Reproduce every line of the data below, keeping each one identical to the original.
----- Items
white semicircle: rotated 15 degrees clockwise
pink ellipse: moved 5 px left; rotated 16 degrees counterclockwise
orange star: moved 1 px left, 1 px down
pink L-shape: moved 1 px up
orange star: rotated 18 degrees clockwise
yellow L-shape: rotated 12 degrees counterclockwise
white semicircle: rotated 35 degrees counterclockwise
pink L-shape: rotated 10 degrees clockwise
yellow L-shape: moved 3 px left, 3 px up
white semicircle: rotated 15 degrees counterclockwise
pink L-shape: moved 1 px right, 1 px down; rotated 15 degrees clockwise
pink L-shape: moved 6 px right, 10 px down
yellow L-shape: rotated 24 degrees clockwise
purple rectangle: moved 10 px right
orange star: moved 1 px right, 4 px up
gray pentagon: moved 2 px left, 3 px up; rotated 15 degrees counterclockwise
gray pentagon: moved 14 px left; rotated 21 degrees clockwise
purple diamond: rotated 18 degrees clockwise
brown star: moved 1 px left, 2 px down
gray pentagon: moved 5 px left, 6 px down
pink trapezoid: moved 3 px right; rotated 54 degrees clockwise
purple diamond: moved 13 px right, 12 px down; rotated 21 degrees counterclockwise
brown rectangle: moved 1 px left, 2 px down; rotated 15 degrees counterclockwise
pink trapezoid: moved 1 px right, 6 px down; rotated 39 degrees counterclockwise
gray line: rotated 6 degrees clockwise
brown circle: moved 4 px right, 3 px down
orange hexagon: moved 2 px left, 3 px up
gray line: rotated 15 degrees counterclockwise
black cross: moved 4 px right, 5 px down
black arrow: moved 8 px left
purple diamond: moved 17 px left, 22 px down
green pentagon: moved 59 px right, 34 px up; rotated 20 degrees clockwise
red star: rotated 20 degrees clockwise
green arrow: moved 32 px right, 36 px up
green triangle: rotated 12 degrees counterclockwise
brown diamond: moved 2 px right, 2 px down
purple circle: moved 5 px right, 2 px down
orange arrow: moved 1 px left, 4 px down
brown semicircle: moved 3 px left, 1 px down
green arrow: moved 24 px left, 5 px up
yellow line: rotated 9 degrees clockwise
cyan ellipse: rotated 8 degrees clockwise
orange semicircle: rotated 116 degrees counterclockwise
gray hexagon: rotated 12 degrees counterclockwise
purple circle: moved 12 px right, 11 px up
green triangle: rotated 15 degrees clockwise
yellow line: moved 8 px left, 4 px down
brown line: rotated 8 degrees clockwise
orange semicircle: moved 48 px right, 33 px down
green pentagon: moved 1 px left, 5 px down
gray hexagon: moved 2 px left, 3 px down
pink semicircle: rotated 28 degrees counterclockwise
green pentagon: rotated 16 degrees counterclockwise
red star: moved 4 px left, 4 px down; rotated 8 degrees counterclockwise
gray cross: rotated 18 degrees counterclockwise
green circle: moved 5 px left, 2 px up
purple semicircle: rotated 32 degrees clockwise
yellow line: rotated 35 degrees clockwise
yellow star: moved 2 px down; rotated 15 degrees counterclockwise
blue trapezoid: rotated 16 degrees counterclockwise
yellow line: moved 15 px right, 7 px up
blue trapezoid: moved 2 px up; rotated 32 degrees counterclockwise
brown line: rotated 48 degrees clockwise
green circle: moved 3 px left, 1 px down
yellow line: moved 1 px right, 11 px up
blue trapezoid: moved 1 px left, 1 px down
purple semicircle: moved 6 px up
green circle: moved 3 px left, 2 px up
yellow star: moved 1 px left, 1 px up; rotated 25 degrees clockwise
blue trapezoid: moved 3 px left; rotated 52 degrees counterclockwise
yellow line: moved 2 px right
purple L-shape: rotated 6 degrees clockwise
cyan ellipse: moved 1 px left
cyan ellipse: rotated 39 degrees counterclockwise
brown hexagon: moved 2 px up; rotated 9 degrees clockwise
----------
* [Answer for this exercise]
white semicircle: rotated 15 degrees clockwise
pink ellipse: moved 5 px left; rotated 16 degrees counterclockwise
orange star: moved 1 px left, 1 px down
pink L-shape: moved 1 px up
orange star: rotated 18 degrees clockwise
yellow L-shape: rotated 12 degrees counterclockwise
white semicircle: rotated 35 degrees counterclockwise
pink L-shape: rotated 10 degrees clockwise
yellow L-shape: moved 3 px left, 3 px up
white semicircle: rotated 15 degrees counterclockwise
pink L-shape: moved 1 px right, 1 px down; rotated 15 degrees clockwise
pink L-shape: moved 6 px right, 10 px down
yellow L-shape: rotated 24 degrees clockwise
purple rectangle: moved 10 px right
orange star: moved 1 px right, 4 px up
gray pentagon: moved 2 px left, 3 px up; rotated 15 degrees counterclockwise
gray pentagon: moved 14 px left; rotated 21 degrees clockwise
purple diamond: rotated 18 degrees clockwise
brown star: moved 1 px left, 2 px down
gray pentagon: moved 5 px left, 6 px down
pink trapezoid: moved 3 px right; rotated 54 degrees clockwise
purple diamond: moved 13 px right, 12 px down; rotated 21 degrees counterclockwise
brown rectangle: moved 1 px left, 2 px down; rotated 15 degrees counterclockwise
pink trapezoid: moved 1 px right, 6 px down; rotated 39 degrees counterclockwise
gray line: rotated 6 degrees clockwise
brown circle: moved 4 px right, 3 px down
orange hexagon: moved 2 px left, 3 px up
gray line: rotated 15 degrees counterclockwise
black cross: moved 4 px right, 5 px down
black arrow: moved 8 px left
purple diamond: moved 17 px left, 22 px down
green pentagon: moved 59 px right, 34 px up; rotated 20 degrees clockwise
red star: rotated 20 degrees clockwise
green arrow: moved 32 px right, 36 px up
green triangle: rotated 12 degrees counterclockwise
brown diamond: moved 2 px right, 2 px down
purple circle: moved 5 px right, 2 px down
orange arrow: moved 1 px left, 4 px down
brown semicircle: moved 3 px left, 1 px down
green arrow: moved 24 px left, 5 px up
yellow line: rotated 9 degrees clockwise
cyan ellipse: rotated 8 degrees clockwise
orange semicircle: rotated 116 degrees counterclockwise
gray hexagon: rotated 12 degrees counterclockwise
purple circle: moved 12 px right, 11 px up
green triangle: rotated 15 degrees clockwise
yellow line: moved 8 px left, 4 px down
brown line: rotated 8 degrees clockwise
orange semicircle: moved 48 px right, 33 px down
green pentagon: moved 1 px left, 5 px down
gray hexagon: moved 2 px left, 3 px down
pink semicircle: rotated 28 degrees counterclockwise
green pentagon: rotated 16 degrees counterclockwise
red star: moved 4 px left, 4 px down; rotated 8 degrees counterclockwise
gray cross: rotated 18 degrees counterclockwise
green circle: moved 5 px left, 2 px up
purple semicircle: rotated 32 degrees clockwise
yellow line: rotated 35 degrees clockwise
yellow star: moved 2 px down; rotated 15 degrees counterclockwise
blue trapezoid: rotated 16 degrees counterclockwise
yellow line: moved 15 px right, 7 px up
blue trapezoid: moved 2 px up; rotated 32 degrees counterclockwise
brown line: rotated 48 degrees clockwise
green circle: moved 3 px left, 1 px down
yellow line: moved 1 px right, 11 px up
blue trapezoid: moved 1 px left, 1 px down
purple semicircle: moved 6 px up
green circle: moved 3 px left, 2 px up
yellow star: moved 1 px left, 1 px up; rotated 25 degrees clockwise
blue trapezoid: moved 3 px left; rotated 52 degrees counterclockwise
yellow line: moved 2 px right
purple L-shape: rotated 6 degrees clockwise
cyan ellipse: moved 1 px left
cyan ellipse: rotated 39 degrees counterclockwise
brown hexagon: moved 2 px up; rotated 9 degrees clockwise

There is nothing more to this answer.